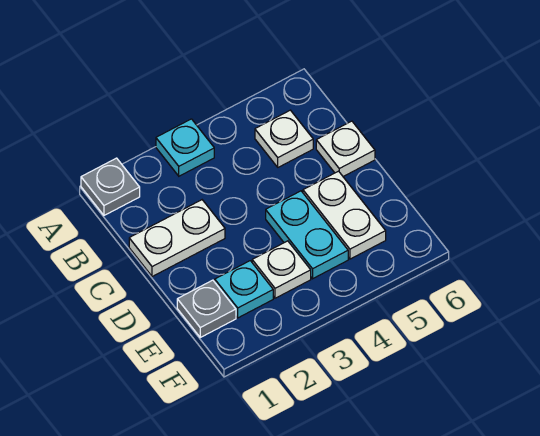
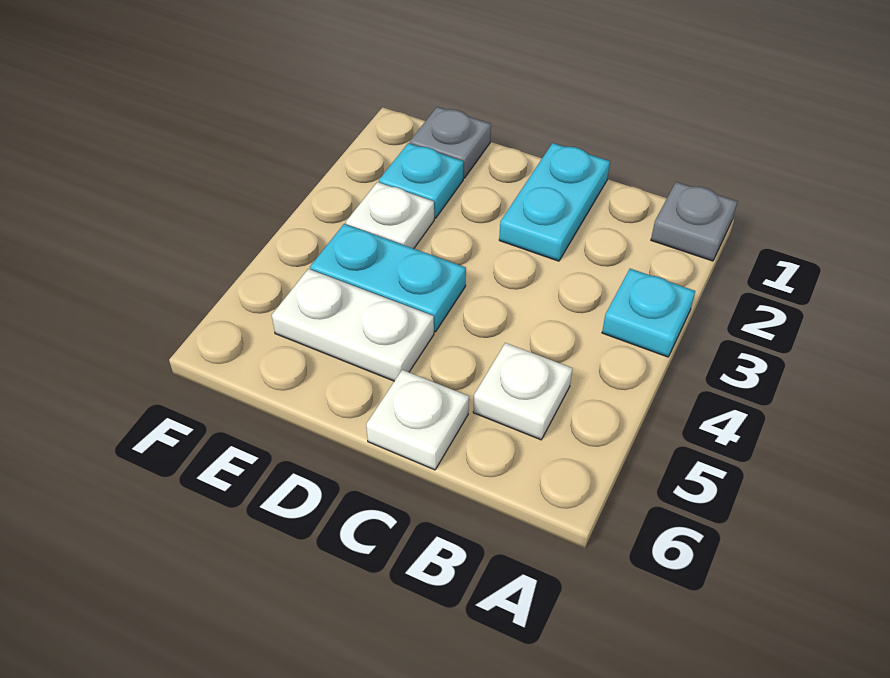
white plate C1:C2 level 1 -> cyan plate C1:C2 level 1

--

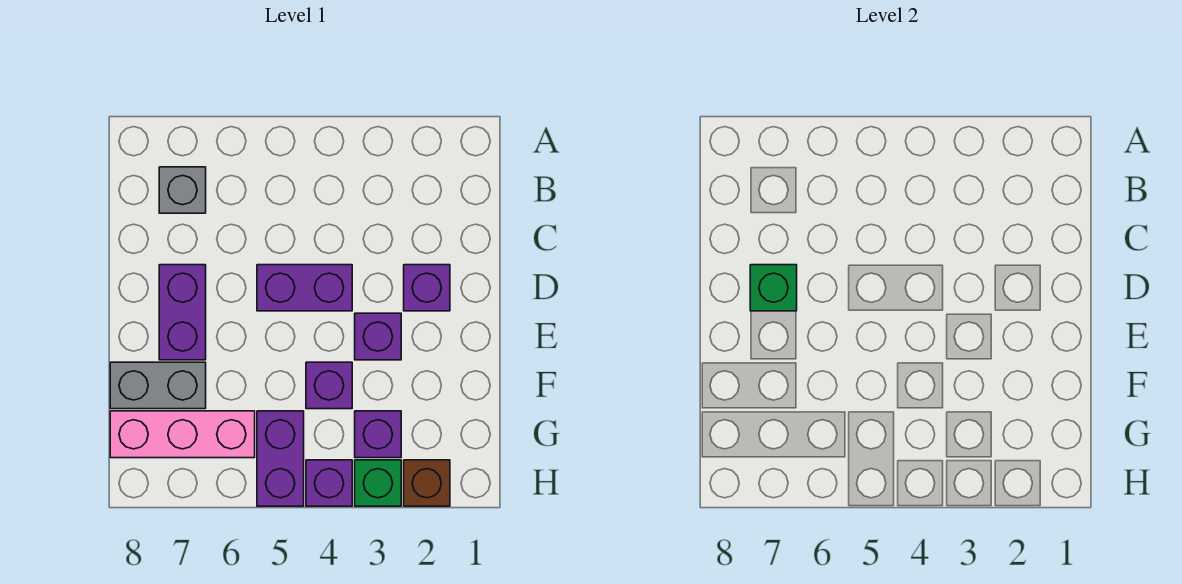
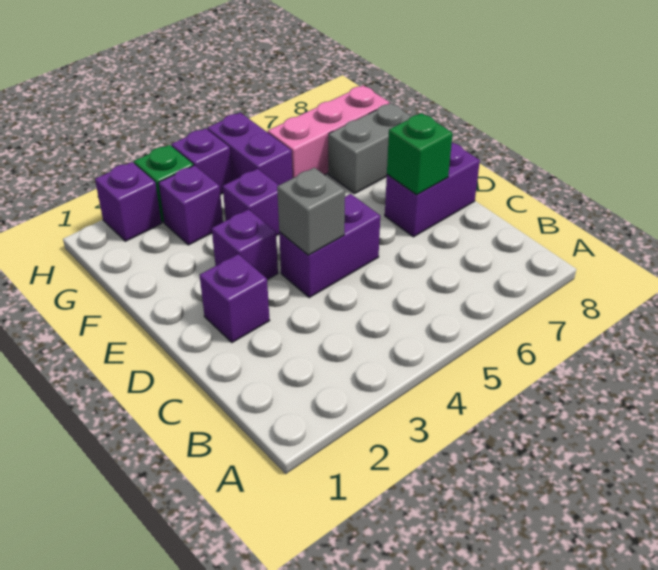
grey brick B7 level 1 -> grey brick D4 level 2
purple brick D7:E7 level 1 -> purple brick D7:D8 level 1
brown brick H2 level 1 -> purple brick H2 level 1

* * *

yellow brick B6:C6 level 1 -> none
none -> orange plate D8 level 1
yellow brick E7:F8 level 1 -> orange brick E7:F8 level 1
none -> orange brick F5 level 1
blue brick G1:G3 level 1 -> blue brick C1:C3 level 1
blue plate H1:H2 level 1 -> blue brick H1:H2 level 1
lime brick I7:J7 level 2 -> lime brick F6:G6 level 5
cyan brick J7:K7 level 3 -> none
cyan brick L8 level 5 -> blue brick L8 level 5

REQUIRED WORK
Output the material above exactly, but only from the line that carries "none -> orange brick F5 level 1" through the line that carries "cyan brick L8".

ANSWER TO THIS TASK
none -> orange brick F5 level 1
blue brick G1:G3 level 1 -> blue brick C1:C3 level 1
blue plate H1:H2 level 1 -> blue brick H1:H2 level 1
lime brick I7:J7 level 2 -> lime brick F6:G6 level 5
cyan brick J7:K7 level 3 -> none
cyan brick L8 level 5 -> blue brick L8 level 5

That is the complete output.